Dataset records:
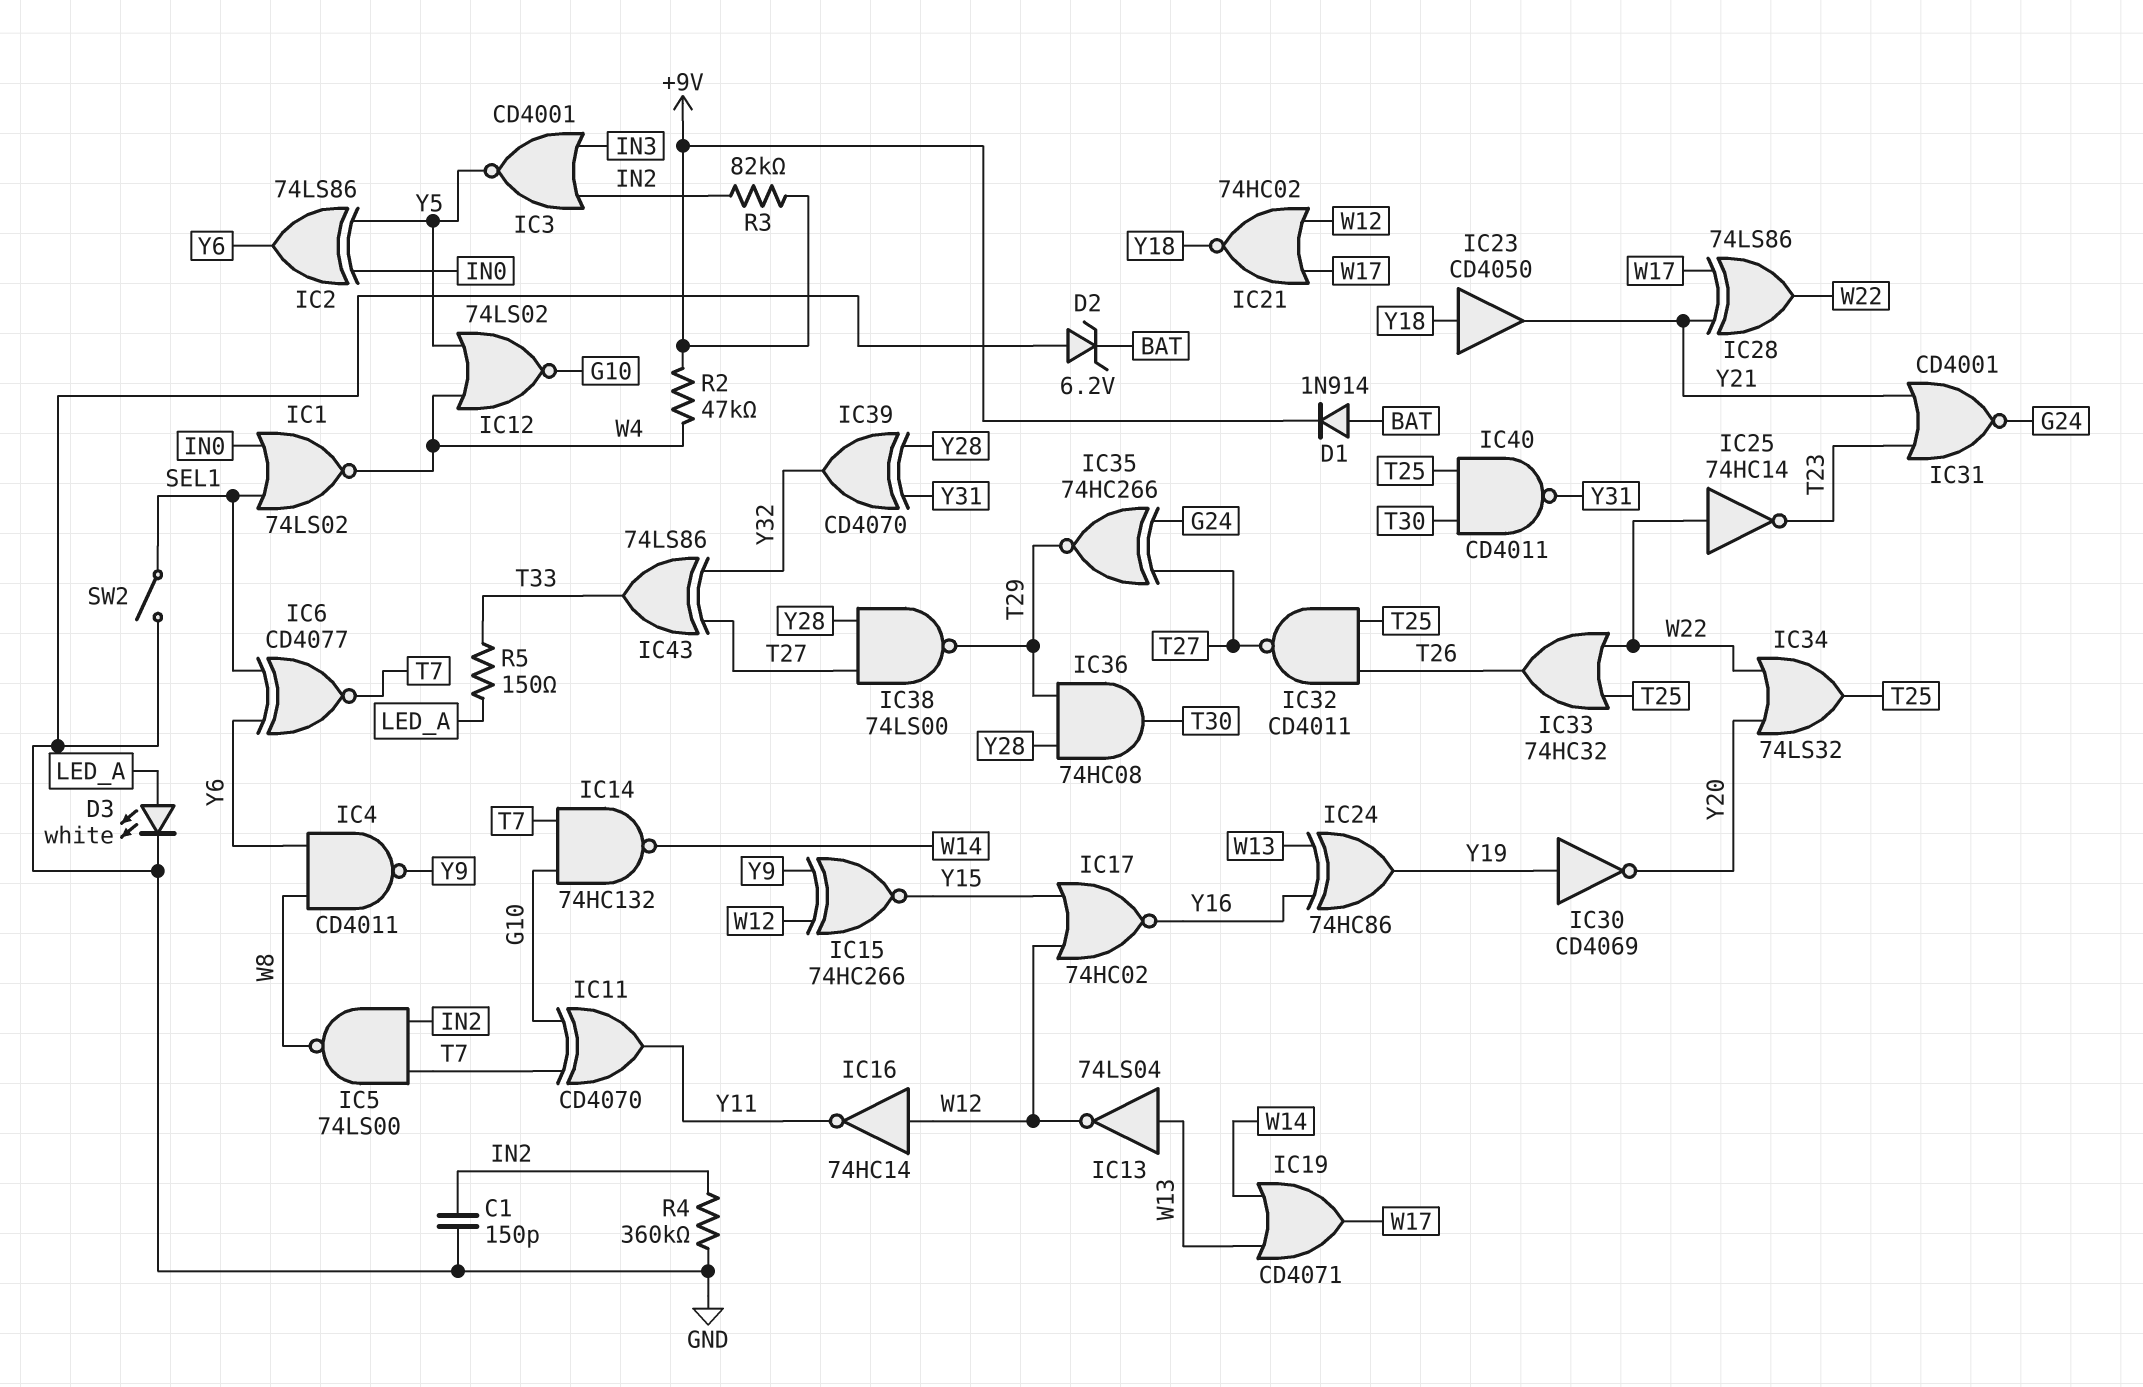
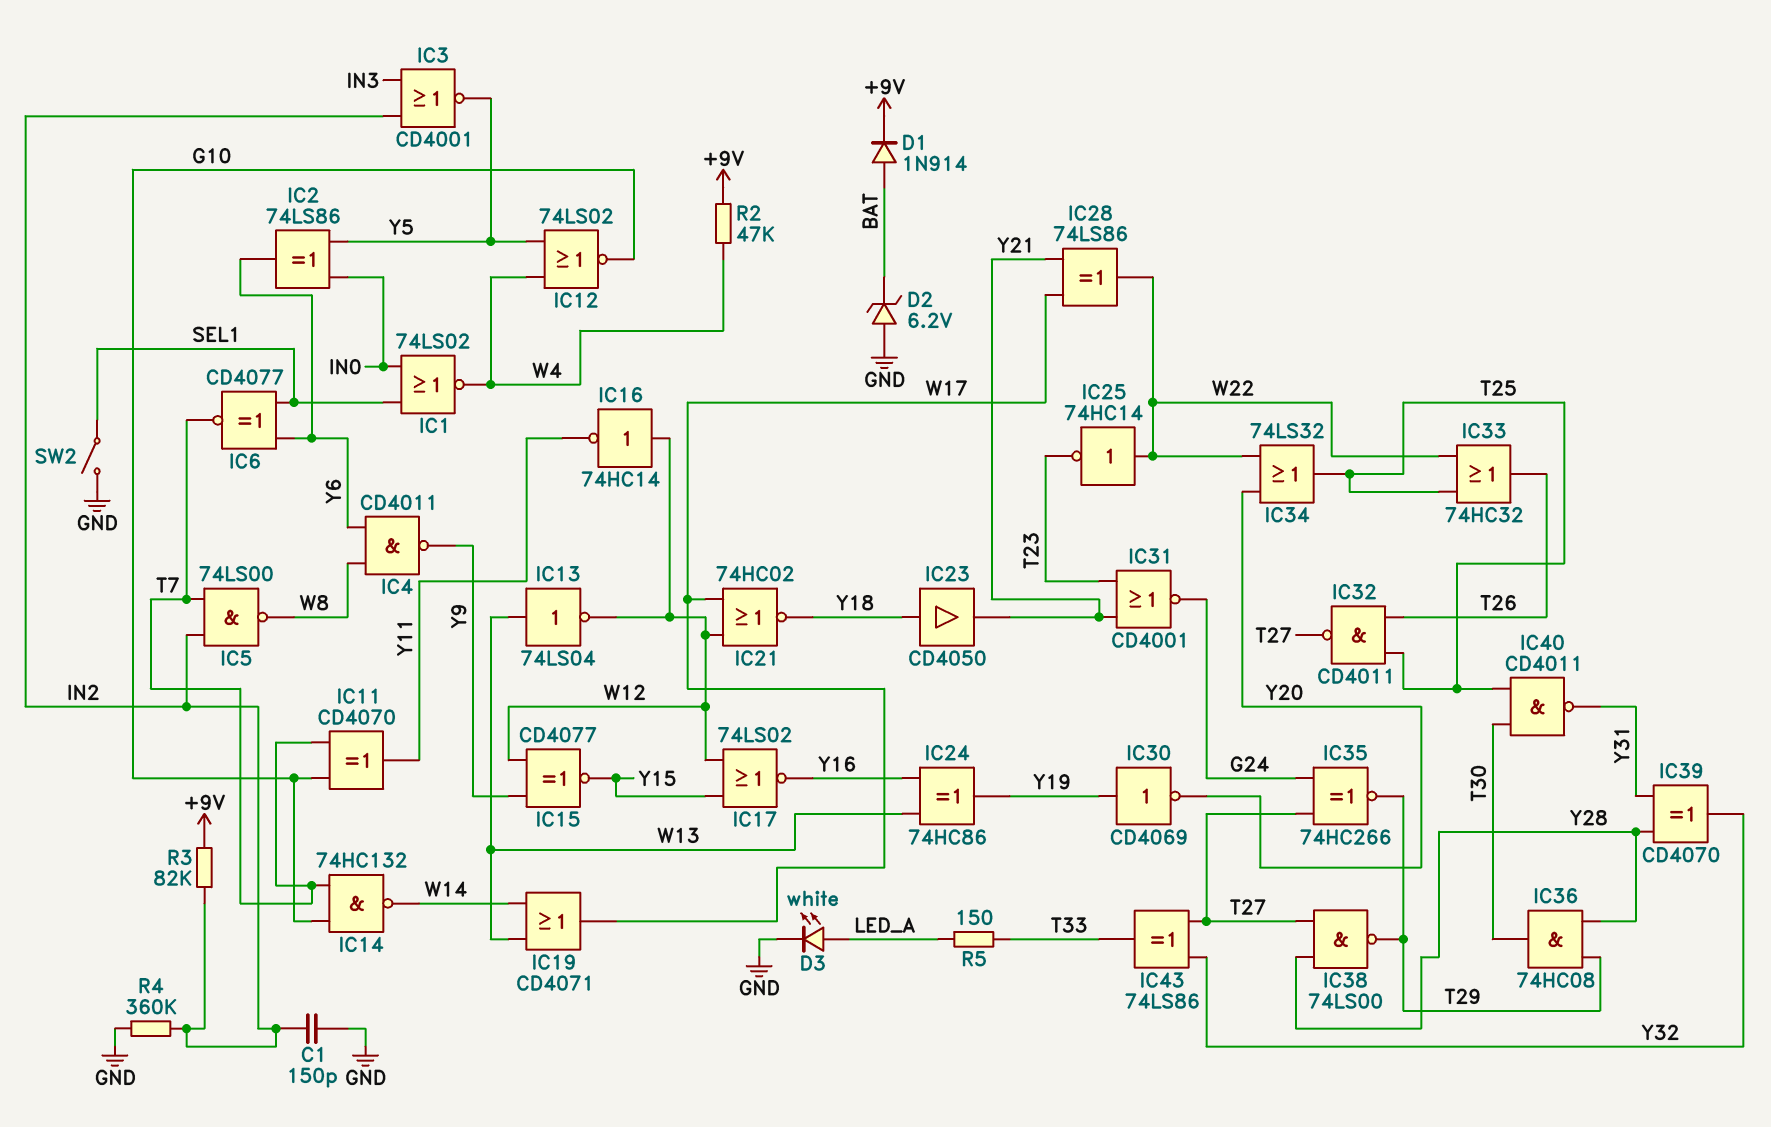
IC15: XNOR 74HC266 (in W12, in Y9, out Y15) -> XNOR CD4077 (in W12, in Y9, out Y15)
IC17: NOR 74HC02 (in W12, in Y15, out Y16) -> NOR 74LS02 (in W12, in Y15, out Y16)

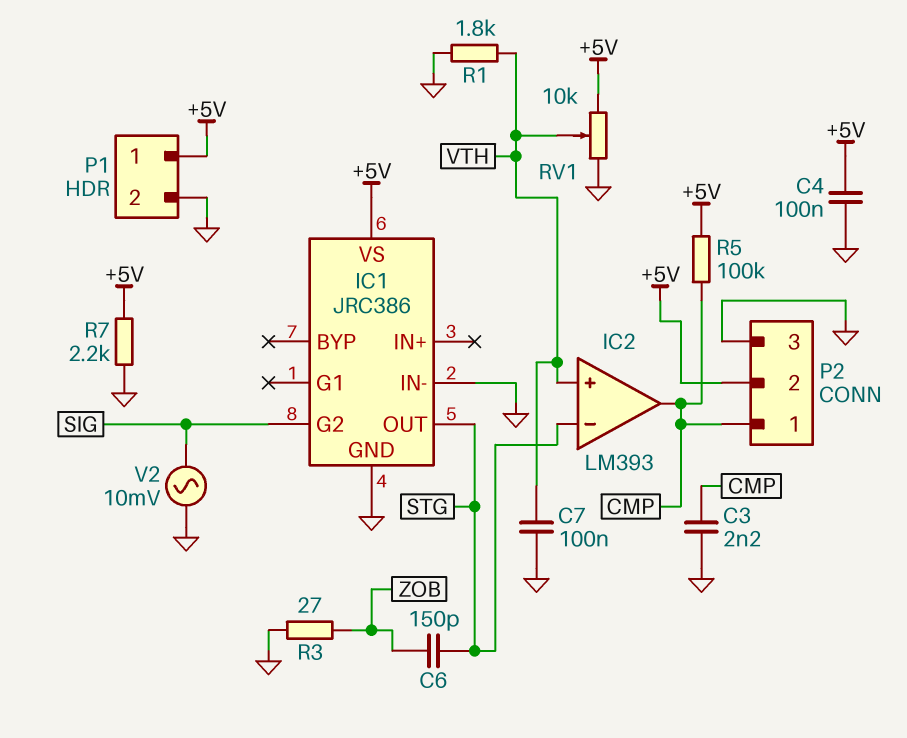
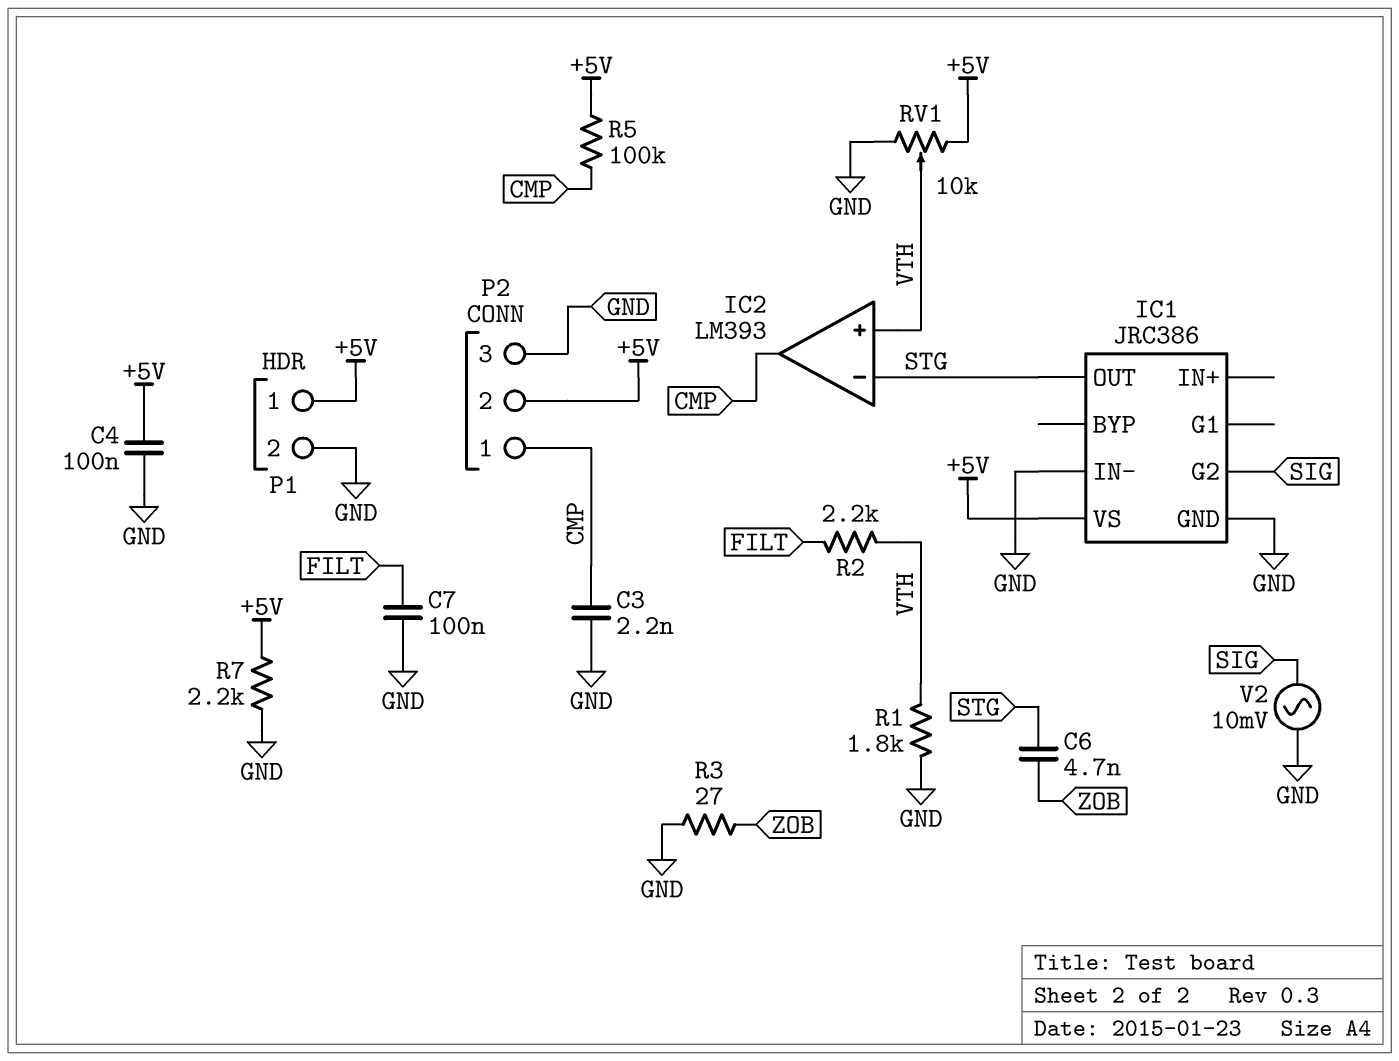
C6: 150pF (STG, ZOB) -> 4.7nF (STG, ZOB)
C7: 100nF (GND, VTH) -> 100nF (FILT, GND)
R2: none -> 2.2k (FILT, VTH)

**Exercise**
Your task is to write out, exactly, the line that holds "C6: 150pF (STG, ZOB) -> 4.7nF (STG, ZOB)" and every line after it until the records end.

**Response area**
C6: 150pF (STG, ZOB) -> 4.7nF (STG, ZOB)
C7: 100nF (GND, VTH) -> 100nF (FILT, GND)
R2: none -> 2.2k (FILT, VTH)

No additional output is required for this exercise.